● DATA EXTRACT:
+ + + +

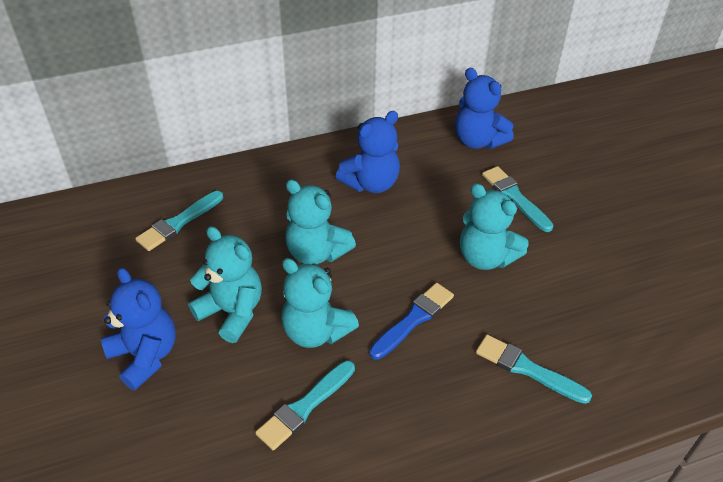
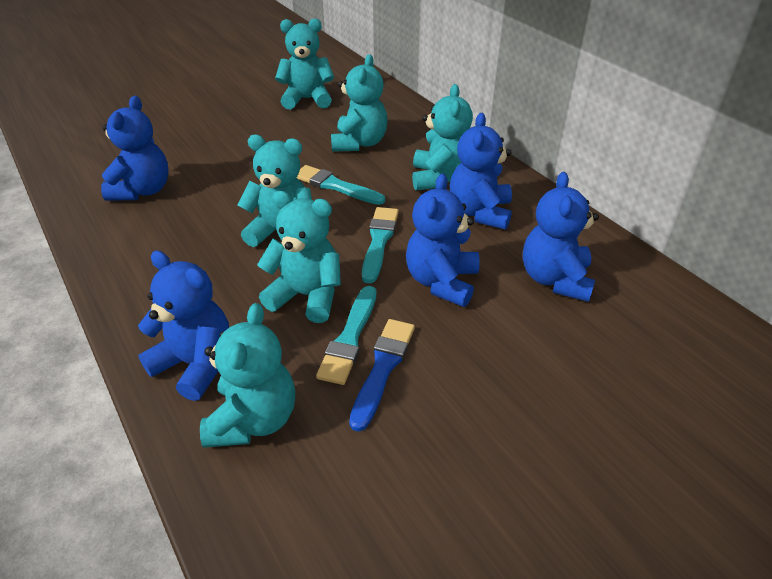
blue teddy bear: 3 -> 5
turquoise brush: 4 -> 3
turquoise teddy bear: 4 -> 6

+ + + +

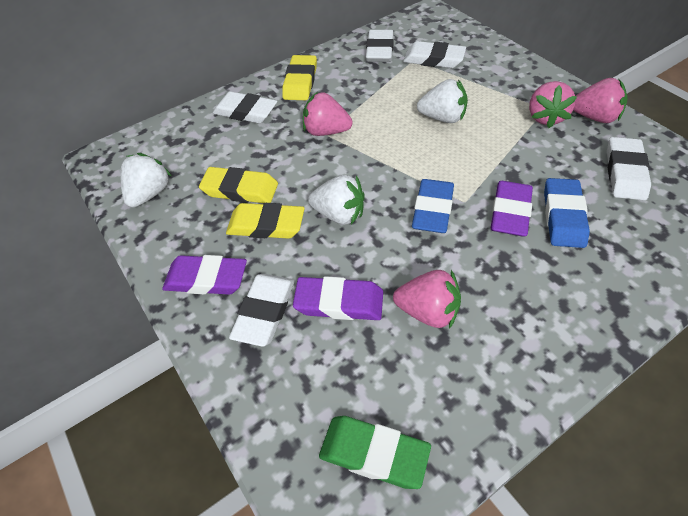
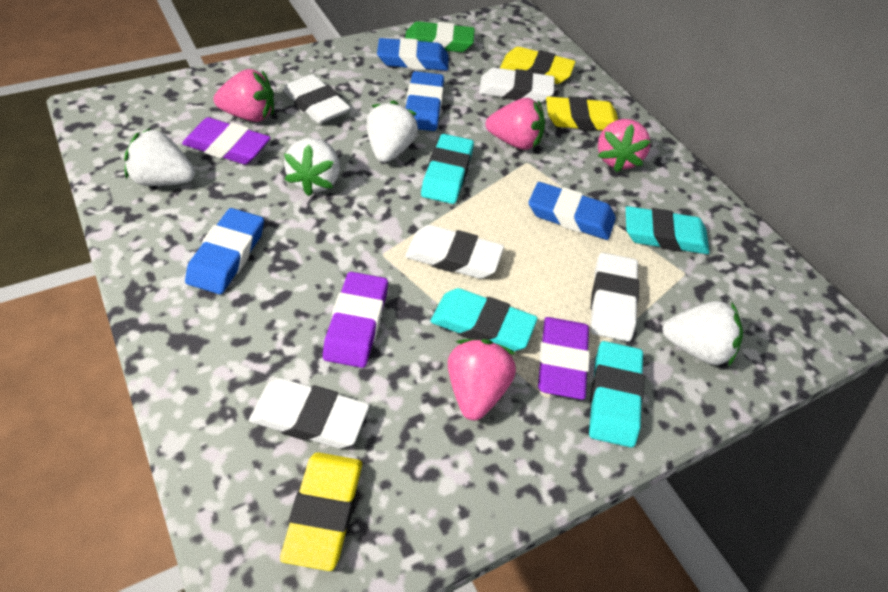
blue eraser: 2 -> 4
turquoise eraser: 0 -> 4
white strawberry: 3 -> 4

+ + + +

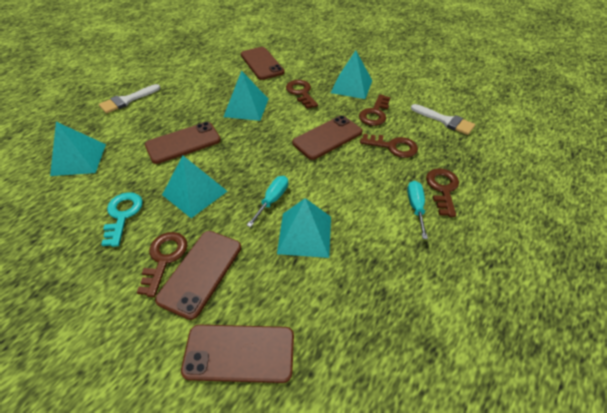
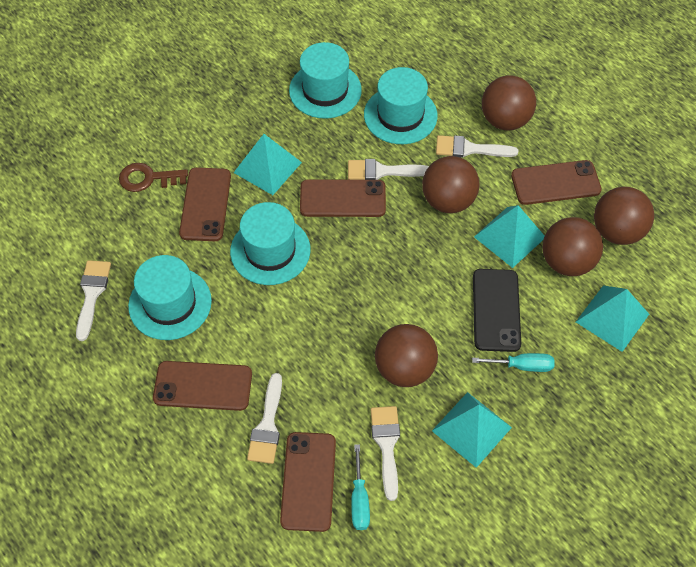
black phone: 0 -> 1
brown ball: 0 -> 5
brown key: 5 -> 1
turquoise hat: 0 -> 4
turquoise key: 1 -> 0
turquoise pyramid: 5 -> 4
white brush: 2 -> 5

+ + + +

● WORK INSTRUCTION:
Search the records above for the string "turquoise". Report each line that has it.

● OUTPUT:
turquoise brush: 4 -> 3
turquoise teddy bear: 4 -> 6
turquoise eraser: 0 -> 4
turquoise hat: 0 -> 4
turquoise key: 1 -> 0
turquoise pyramid: 5 -> 4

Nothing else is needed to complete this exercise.